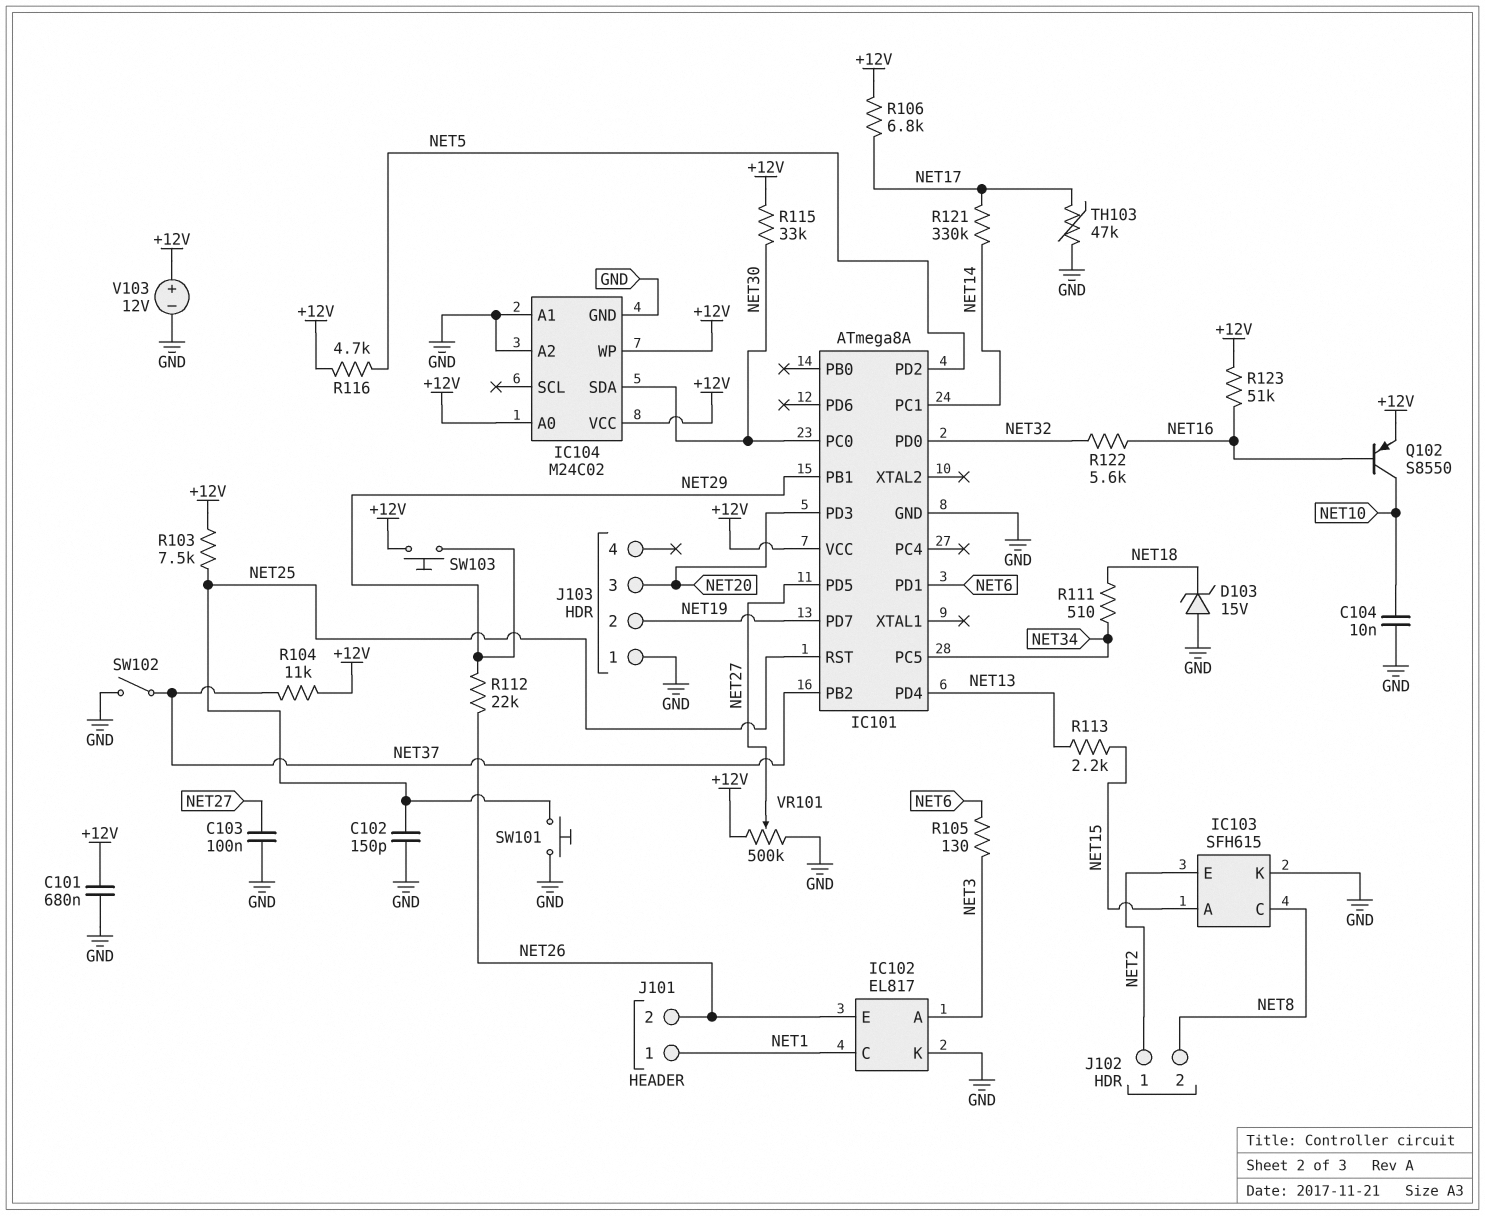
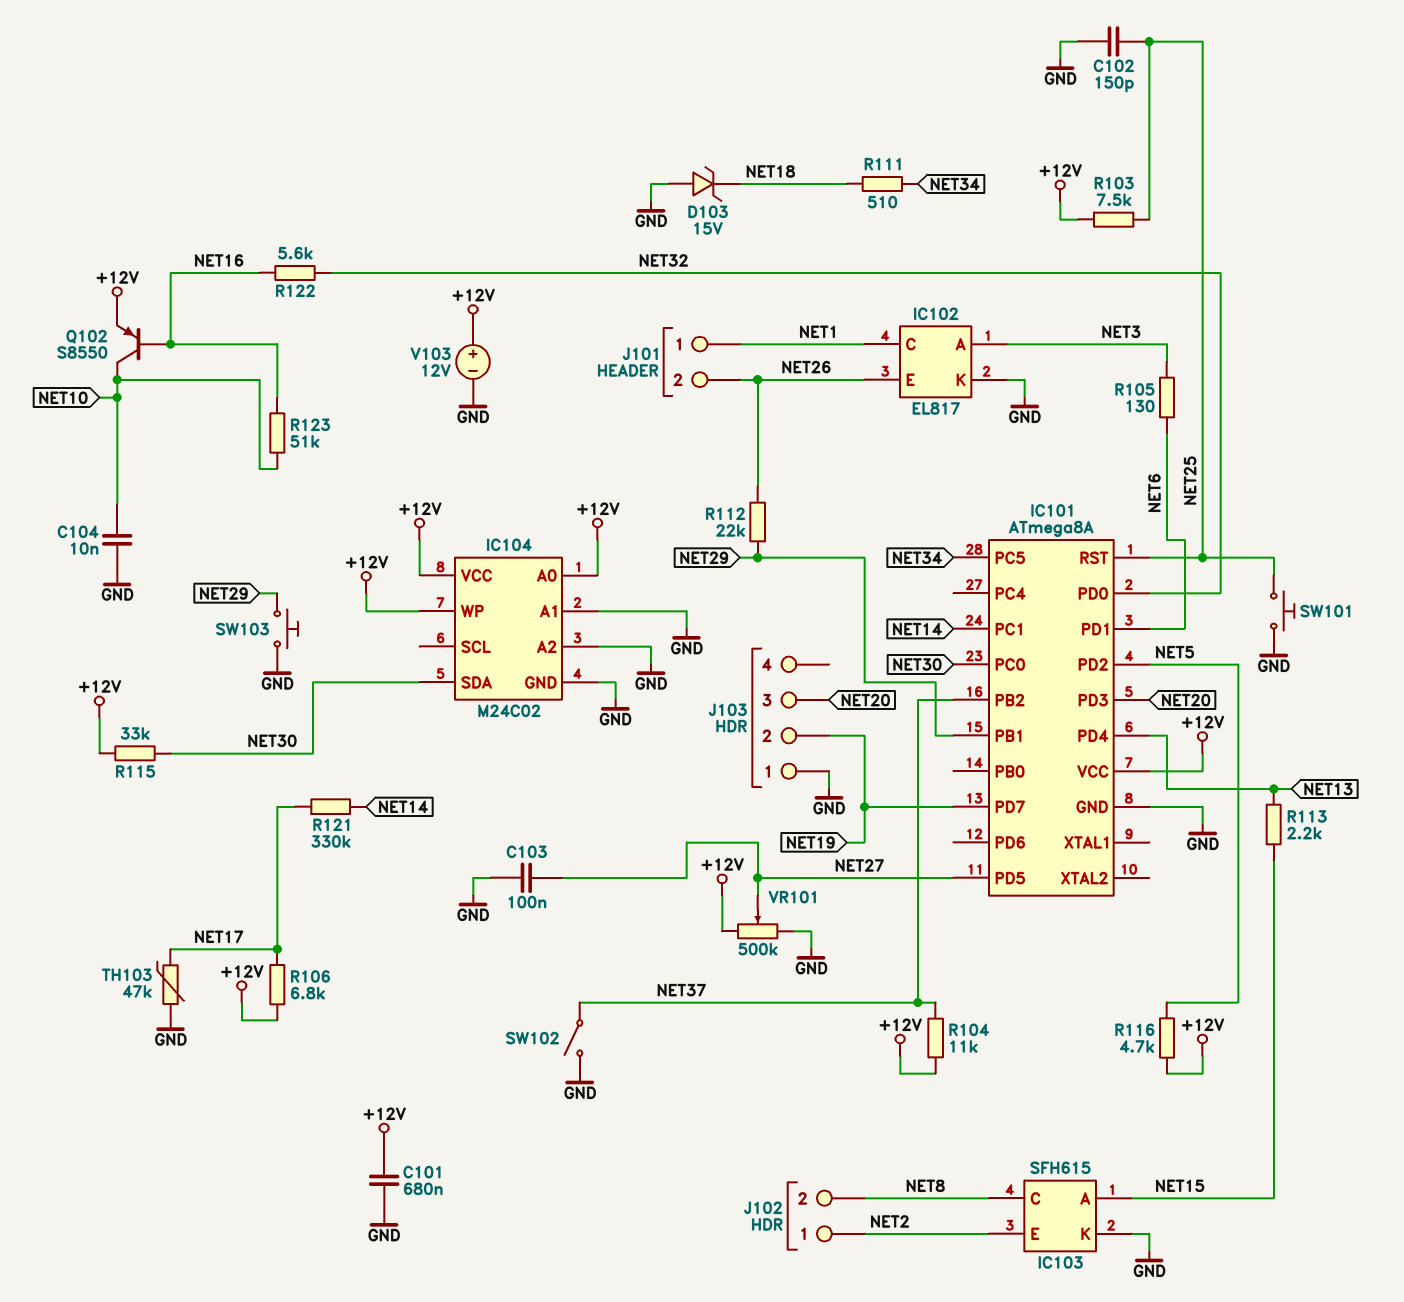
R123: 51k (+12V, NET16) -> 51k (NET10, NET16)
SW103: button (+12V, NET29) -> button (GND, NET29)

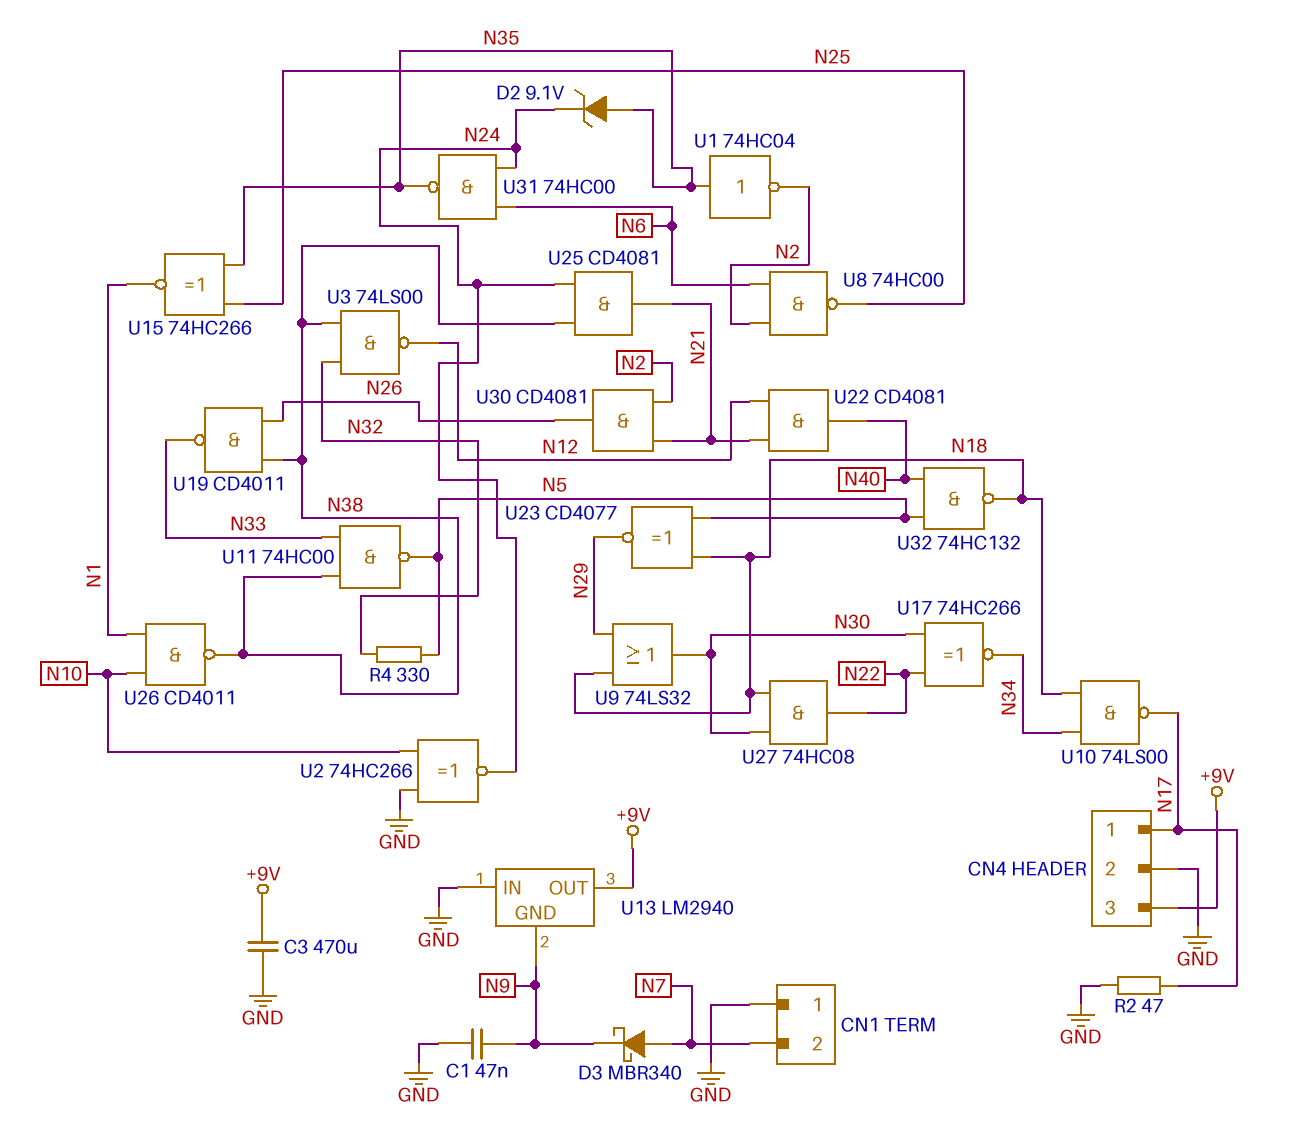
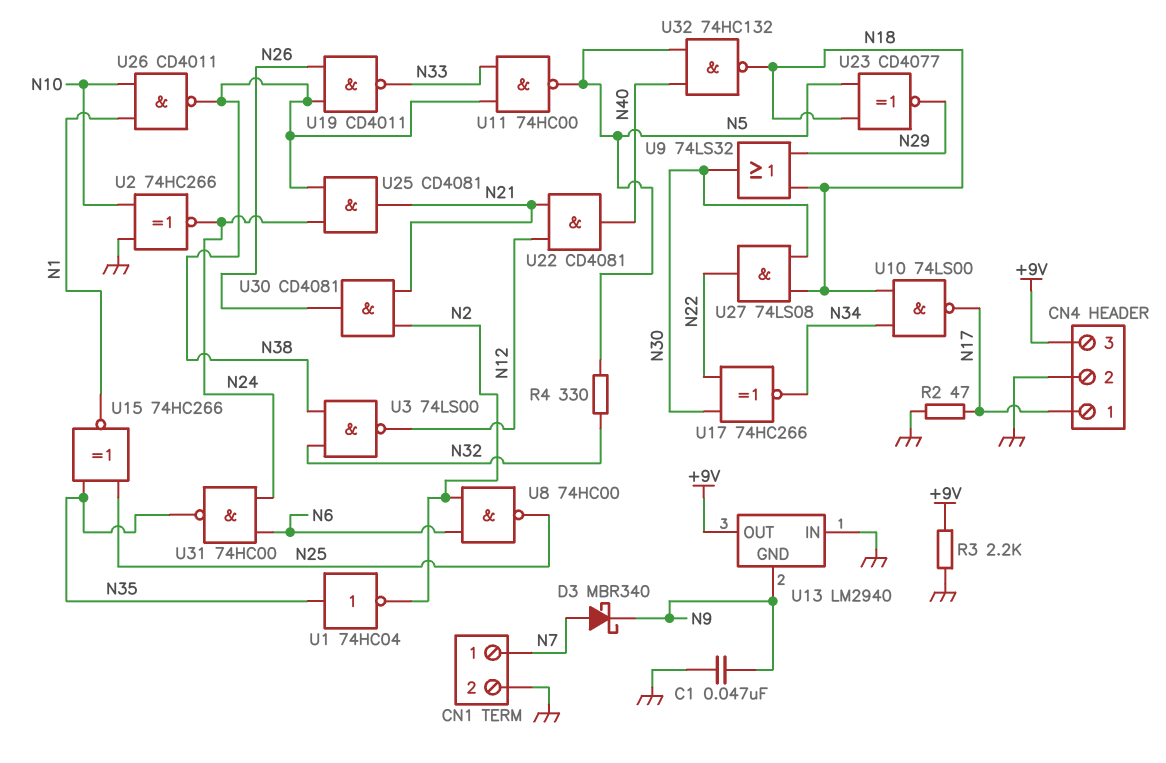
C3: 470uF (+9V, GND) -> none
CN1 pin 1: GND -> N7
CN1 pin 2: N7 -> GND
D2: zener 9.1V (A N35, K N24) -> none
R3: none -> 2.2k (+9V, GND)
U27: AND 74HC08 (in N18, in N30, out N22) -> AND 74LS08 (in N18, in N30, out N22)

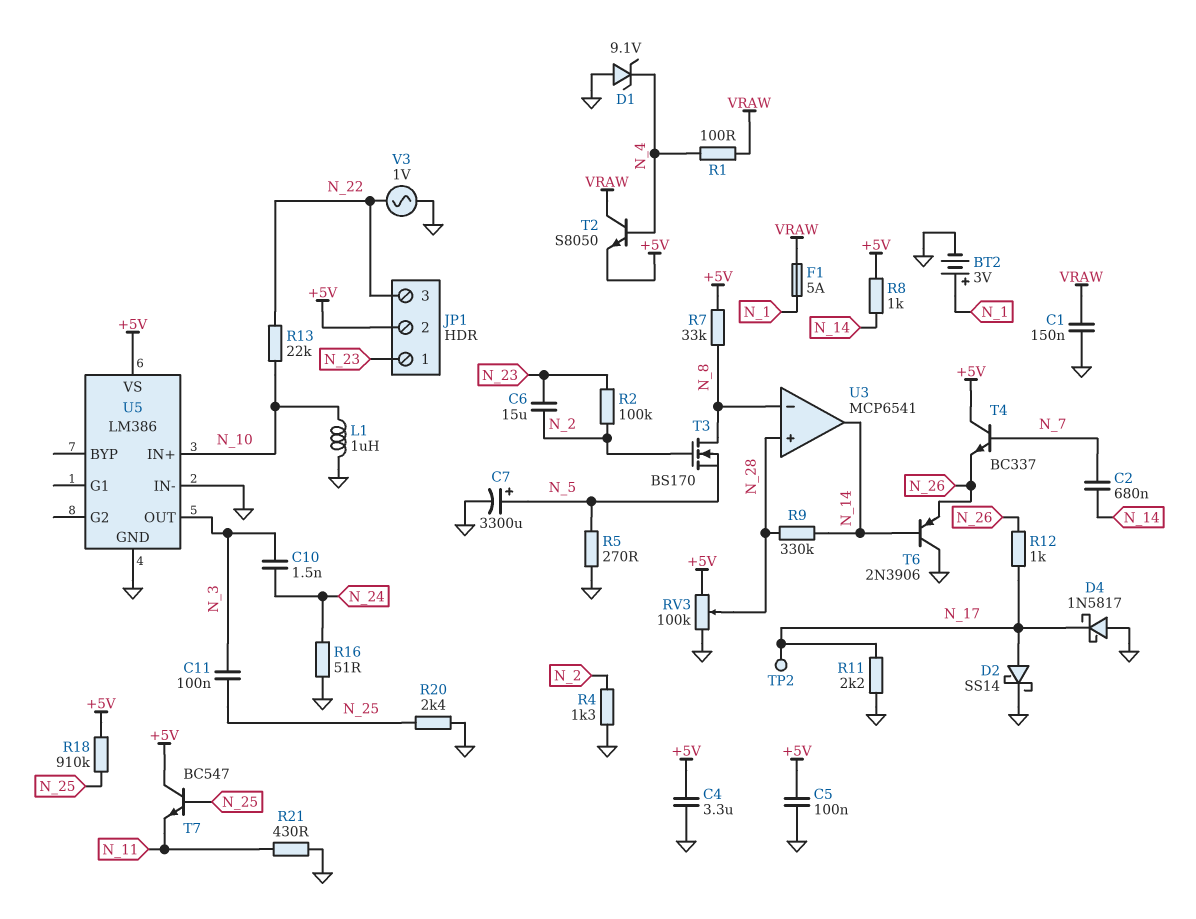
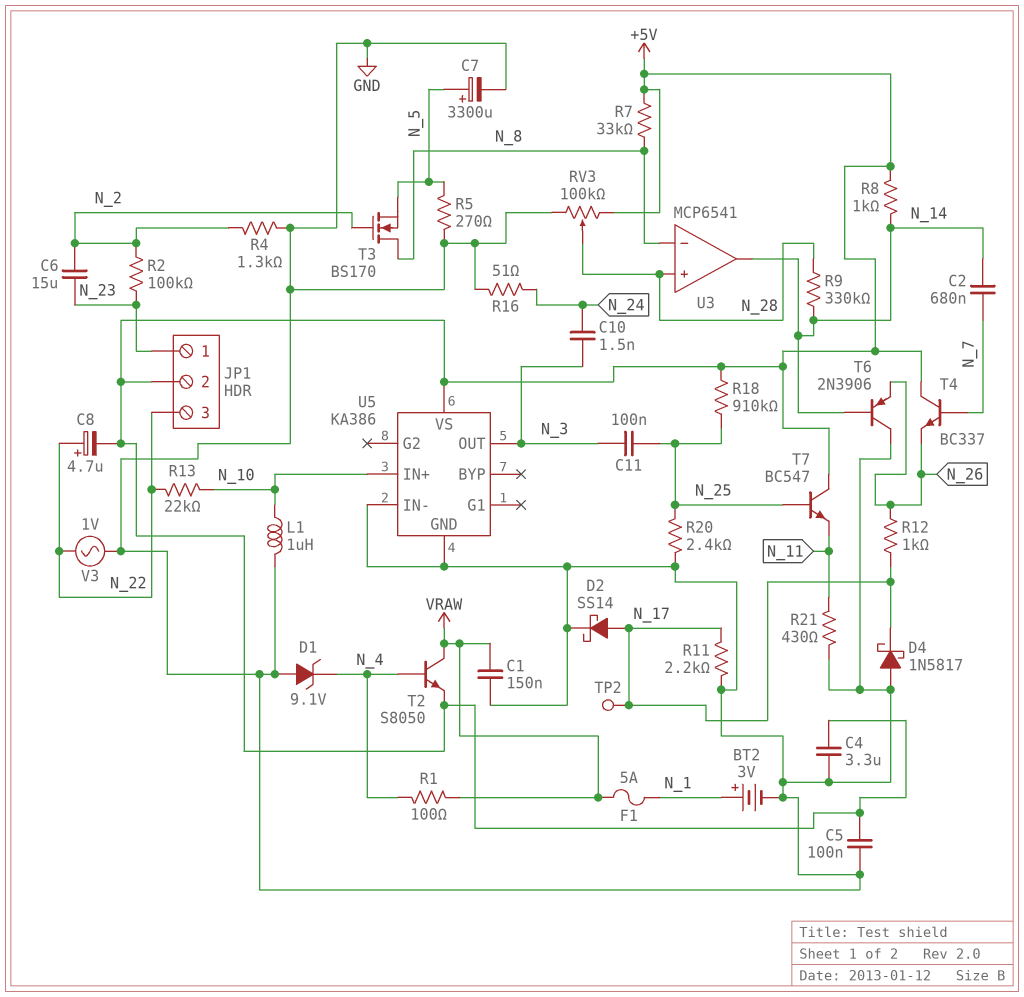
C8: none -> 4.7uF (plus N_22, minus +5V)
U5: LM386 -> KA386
========
== TASK BRIEF ==
What are the lines of the data above that include the string "none"? Copy them.

== SOLUTION BELOW ==
C3: 470uF (+9V, GND) -> none
D2: zener 9.1V (A N35, K N24) -> none
R3: none -> 2.2k (+9V, GND)
C8: none -> 4.7uF (plus N_22, minus +5V)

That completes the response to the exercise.